_WORK TO DO_
Starting with the line that holds "masks as SVG.", reproduce each line through the last one of the data, exactly as written. Pictures are not copied.

__________________________________________________

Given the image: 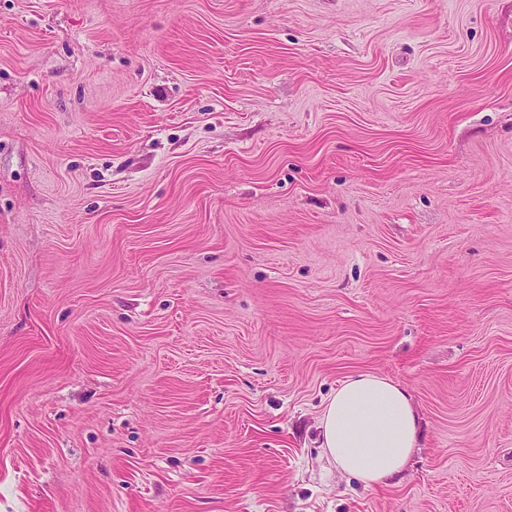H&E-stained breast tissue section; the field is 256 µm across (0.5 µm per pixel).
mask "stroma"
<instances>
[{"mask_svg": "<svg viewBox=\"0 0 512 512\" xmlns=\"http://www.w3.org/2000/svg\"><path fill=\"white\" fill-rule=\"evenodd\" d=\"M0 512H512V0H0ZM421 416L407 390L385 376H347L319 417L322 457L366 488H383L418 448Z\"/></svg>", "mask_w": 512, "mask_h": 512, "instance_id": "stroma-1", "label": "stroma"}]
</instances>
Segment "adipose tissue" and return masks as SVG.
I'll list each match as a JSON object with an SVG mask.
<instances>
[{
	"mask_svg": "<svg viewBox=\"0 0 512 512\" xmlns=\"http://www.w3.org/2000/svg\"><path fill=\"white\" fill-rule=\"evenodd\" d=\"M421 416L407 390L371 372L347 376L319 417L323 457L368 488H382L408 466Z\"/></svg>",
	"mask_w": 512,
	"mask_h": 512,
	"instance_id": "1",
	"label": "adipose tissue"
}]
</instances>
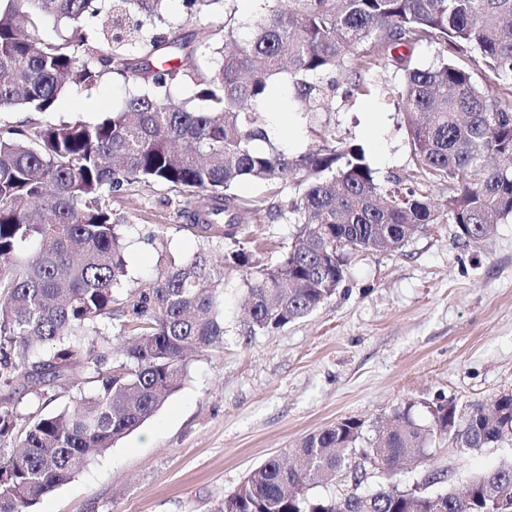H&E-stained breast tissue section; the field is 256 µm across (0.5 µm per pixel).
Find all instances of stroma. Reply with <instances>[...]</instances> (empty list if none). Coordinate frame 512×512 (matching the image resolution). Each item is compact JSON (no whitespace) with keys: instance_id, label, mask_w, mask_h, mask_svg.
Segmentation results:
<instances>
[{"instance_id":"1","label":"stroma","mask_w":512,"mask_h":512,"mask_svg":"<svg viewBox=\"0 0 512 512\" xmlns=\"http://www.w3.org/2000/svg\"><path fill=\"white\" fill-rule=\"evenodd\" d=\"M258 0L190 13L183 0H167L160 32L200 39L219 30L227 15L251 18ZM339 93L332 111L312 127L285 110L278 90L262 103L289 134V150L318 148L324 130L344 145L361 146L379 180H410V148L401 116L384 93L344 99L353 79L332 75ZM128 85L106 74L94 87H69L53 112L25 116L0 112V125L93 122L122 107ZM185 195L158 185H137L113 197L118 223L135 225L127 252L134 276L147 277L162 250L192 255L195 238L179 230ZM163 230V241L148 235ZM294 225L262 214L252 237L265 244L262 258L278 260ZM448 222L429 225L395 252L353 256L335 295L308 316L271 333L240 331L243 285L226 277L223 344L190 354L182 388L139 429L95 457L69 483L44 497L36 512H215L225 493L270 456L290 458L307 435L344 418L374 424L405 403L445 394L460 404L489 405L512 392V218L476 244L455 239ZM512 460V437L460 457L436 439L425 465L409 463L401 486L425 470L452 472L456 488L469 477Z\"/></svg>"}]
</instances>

__________________________________________________

_EXERCISE RESPONSE_
Segment "adipose tissue" and return masks as SVG.
I'll list each match as a JSON object with an SVG mask.
<instances>
[{
	"mask_svg": "<svg viewBox=\"0 0 512 512\" xmlns=\"http://www.w3.org/2000/svg\"><path fill=\"white\" fill-rule=\"evenodd\" d=\"M421 416L407 390L371 372L347 376L319 417L323 457L368 488H382L408 466Z\"/></svg>",
	"mask_w": 512,
	"mask_h": 512,
	"instance_id": "1",
	"label": "adipose tissue"
}]
</instances>
H&E-stained breast tissue section; the field is 256 µm across (0.5 µm per pixel).
Find all instances of stroma. Reply with <instances>[...]</instances> (empty list if none). Coordinate frame 512×512 (matching the image resolution). Each item is compact JSON (no whitespace) with keys: instance_id, label, mask_w, mask_h, mask_svg.
Segmentation results:
<instances>
[{"instance_id":"1","label":"stroma","mask_w":512,"mask_h":512,"mask_svg":"<svg viewBox=\"0 0 512 512\" xmlns=\"http://www.w3.org/2000/svg\"><path fill=\"white\" fill-rule=\"evenodd\" d=\"M258 0L190 13L183 0H167L160 32L200 39L219 30L227 15L251 18ZM339 93L332 111L312 127L285 110L278 90L262 103L289 134V150L318 148L324 130L344 145L361 146L379 180H410V148L401 116L384 93L344 99L353 79L332 75ZM128 85L106 74L94 87H69L53 112L25 116L0 112V125L93 122L122 107ZM185 195L158 185H137L113 197L118 223L135 225L127 252L134 276L147 277L162 250L192 255L195 238L179 230ZM163 230V241L148 235ZM294 225L262 214L252 237L265 244L262 258L278 260ZM448 222L429 225L395 252L353 256L335 295L308 316L271 333L240 331L243 285L226 277L223 344L190 354L182 388L139 429L95 457L69 483L44 497L36 512H215L225 493L270 456L290 458L307 435L344 418L374 424L405 403L445 394L460 404L489 405L512 392V218L476 244L455 239ZM512 460V437L460 457L436 439L425 465L409 463L401 486L425 470L452 472L456 488L469 477Z\"/></svg>"}]
</instances>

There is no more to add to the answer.